◆ **YOUR INSTRUCTIONS**
Copy out every line that contains "attached".

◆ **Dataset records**
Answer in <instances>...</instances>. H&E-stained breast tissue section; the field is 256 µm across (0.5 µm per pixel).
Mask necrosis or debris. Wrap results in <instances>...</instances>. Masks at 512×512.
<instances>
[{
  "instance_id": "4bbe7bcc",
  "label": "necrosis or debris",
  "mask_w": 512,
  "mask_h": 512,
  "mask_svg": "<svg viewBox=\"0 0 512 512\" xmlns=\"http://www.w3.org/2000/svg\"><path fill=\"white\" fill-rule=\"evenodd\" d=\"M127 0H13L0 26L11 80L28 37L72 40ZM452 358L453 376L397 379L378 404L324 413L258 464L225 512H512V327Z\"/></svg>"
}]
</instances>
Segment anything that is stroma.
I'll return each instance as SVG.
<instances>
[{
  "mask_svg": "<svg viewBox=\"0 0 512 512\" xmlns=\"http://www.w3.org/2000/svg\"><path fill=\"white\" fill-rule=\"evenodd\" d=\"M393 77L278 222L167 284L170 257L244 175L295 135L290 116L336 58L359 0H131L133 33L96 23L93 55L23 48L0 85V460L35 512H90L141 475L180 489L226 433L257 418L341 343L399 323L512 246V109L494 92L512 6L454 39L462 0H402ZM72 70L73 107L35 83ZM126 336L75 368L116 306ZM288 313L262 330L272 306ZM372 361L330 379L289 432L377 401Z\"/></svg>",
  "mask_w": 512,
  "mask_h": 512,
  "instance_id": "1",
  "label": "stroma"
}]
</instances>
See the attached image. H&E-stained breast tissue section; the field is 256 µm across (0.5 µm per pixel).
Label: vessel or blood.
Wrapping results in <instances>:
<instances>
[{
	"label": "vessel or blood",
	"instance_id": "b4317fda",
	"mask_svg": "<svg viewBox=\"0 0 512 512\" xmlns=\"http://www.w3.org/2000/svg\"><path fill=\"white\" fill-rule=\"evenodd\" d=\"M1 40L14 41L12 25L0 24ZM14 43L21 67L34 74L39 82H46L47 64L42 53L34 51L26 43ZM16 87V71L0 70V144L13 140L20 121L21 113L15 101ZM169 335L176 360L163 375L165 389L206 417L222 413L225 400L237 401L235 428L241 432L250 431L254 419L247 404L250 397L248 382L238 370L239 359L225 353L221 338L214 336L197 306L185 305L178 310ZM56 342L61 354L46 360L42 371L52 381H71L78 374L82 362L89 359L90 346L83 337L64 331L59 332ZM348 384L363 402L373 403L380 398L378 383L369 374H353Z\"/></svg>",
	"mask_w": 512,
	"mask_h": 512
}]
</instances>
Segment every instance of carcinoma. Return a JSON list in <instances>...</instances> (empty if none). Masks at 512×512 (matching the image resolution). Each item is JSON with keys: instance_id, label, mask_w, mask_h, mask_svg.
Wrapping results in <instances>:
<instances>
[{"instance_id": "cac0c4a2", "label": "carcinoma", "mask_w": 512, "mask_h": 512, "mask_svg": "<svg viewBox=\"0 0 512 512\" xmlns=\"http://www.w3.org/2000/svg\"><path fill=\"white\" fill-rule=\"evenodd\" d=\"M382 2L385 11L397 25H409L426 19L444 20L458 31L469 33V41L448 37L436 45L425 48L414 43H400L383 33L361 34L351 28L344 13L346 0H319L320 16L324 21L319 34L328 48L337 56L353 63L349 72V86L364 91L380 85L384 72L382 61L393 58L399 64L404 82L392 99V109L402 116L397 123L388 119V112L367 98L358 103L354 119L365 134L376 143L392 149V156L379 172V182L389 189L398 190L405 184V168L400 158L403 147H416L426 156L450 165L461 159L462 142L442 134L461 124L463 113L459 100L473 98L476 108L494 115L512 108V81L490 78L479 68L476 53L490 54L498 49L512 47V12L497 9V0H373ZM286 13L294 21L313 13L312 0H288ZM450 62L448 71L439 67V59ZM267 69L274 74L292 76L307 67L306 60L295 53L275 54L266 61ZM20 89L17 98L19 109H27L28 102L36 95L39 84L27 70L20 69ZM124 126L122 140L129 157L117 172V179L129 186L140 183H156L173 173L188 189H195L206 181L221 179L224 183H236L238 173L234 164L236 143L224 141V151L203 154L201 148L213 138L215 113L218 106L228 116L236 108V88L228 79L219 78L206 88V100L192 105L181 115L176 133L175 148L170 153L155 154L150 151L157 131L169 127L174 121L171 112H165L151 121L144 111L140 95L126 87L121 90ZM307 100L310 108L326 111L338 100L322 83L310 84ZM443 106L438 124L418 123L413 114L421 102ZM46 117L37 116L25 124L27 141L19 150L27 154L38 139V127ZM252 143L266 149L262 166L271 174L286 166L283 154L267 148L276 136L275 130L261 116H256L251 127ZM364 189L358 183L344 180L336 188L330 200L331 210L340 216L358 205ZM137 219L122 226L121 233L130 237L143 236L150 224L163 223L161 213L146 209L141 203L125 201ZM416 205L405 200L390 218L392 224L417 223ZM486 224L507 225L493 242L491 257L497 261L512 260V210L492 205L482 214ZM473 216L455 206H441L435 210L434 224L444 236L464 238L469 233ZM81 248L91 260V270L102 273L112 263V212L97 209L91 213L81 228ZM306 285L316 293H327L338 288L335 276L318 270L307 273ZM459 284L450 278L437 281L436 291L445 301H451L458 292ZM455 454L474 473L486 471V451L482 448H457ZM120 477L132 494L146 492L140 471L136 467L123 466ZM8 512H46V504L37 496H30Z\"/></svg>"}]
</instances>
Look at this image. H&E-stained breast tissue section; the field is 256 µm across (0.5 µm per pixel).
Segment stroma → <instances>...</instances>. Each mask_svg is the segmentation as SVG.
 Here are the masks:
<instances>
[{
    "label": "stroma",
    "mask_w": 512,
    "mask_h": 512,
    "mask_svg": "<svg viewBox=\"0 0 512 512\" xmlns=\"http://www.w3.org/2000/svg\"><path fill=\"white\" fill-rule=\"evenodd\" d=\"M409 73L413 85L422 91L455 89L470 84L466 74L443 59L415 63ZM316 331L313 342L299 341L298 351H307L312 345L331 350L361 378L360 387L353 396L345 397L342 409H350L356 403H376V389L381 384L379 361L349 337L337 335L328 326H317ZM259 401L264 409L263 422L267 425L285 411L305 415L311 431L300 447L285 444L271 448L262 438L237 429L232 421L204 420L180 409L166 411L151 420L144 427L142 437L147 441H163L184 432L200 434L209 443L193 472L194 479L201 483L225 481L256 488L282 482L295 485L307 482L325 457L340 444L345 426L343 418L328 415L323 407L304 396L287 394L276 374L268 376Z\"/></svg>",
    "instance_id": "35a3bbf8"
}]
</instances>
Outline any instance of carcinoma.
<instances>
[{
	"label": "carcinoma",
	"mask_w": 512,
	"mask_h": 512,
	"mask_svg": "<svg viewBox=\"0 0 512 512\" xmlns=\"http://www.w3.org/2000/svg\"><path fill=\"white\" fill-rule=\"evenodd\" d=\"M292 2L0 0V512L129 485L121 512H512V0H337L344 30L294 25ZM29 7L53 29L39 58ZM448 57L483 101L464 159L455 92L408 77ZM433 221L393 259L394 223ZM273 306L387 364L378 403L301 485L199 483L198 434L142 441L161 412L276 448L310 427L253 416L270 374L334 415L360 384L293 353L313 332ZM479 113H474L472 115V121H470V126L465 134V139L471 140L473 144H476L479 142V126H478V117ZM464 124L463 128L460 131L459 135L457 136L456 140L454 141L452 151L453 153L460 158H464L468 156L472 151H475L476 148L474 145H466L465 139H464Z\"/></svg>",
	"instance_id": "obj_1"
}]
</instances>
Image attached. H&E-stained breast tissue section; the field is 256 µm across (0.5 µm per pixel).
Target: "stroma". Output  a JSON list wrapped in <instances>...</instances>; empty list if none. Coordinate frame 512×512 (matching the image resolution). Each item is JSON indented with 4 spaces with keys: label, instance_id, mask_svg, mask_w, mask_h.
* * *
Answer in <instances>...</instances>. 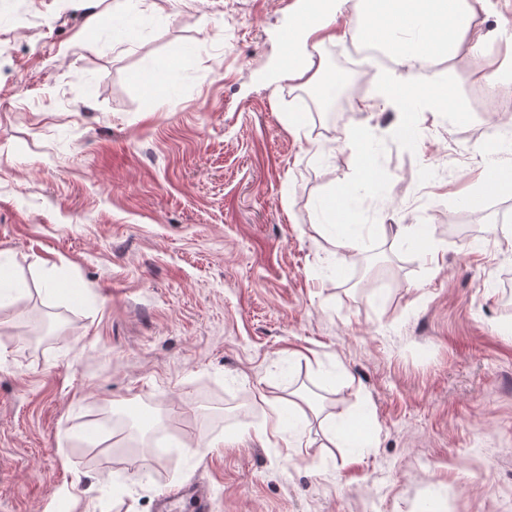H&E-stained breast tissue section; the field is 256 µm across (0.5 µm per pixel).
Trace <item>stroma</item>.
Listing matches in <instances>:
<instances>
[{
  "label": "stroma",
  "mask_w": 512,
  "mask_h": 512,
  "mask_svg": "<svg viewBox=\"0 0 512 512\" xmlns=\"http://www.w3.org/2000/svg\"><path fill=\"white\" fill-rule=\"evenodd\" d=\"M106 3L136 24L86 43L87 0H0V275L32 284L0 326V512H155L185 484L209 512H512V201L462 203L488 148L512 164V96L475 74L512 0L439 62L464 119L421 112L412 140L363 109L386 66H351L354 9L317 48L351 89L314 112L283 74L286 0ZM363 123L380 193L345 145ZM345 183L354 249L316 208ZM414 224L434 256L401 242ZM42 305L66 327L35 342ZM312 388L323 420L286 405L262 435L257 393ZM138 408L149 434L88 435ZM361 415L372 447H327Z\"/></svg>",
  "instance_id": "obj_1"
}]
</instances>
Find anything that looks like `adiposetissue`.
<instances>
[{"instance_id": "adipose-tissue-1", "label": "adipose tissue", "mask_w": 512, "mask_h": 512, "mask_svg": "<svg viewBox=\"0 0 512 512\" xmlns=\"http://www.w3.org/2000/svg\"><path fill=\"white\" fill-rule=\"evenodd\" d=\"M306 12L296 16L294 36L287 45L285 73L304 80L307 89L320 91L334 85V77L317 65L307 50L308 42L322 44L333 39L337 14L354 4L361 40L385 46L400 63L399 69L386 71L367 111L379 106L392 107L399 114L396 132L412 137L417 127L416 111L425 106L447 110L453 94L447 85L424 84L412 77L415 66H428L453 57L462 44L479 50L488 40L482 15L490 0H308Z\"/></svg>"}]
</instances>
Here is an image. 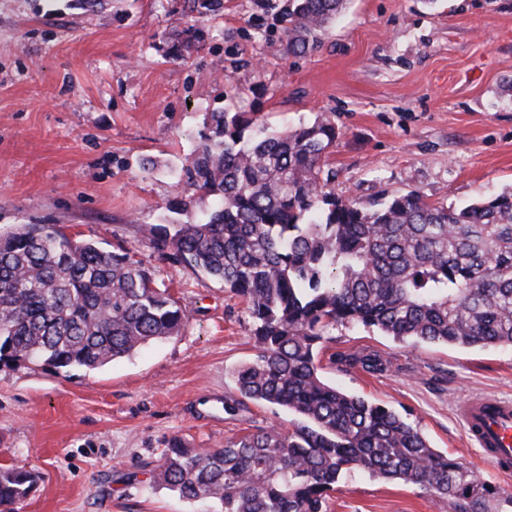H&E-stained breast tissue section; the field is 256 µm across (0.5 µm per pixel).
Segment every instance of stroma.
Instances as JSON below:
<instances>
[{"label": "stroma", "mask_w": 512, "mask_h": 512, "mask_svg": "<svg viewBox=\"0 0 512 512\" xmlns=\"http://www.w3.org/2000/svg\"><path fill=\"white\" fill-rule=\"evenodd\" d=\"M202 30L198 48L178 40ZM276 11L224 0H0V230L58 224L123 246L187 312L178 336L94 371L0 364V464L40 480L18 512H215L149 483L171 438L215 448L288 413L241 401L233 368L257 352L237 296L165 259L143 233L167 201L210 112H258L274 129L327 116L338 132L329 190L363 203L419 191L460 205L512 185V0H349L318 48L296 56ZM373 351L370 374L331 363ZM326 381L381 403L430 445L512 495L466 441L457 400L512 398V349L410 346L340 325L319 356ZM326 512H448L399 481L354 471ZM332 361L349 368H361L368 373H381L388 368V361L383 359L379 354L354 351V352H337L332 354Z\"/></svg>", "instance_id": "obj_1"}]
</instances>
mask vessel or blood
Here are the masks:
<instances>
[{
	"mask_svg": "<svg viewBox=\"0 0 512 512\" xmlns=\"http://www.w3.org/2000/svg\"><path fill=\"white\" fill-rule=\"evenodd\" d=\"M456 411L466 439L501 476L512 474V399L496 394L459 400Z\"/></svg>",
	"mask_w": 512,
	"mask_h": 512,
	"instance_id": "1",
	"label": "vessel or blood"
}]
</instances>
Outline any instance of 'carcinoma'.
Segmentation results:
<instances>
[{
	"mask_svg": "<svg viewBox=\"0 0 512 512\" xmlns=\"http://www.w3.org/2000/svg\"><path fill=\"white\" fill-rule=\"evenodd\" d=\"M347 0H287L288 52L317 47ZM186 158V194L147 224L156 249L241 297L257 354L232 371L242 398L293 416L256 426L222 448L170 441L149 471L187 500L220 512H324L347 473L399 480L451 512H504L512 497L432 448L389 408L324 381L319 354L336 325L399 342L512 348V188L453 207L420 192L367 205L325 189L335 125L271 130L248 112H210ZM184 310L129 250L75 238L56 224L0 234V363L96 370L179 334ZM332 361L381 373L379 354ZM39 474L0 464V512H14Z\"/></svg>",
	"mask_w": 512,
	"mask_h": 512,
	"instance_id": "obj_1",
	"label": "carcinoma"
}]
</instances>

◆ **WRITTEN RESPONSE**
See the attached image. H&E-stained breast tissue section; the field is 256 µm across (0.5 µm per pixel).
Image attached. H&E-stained breast tissue section; the field is 256 µm across (0.5 µm per pixel).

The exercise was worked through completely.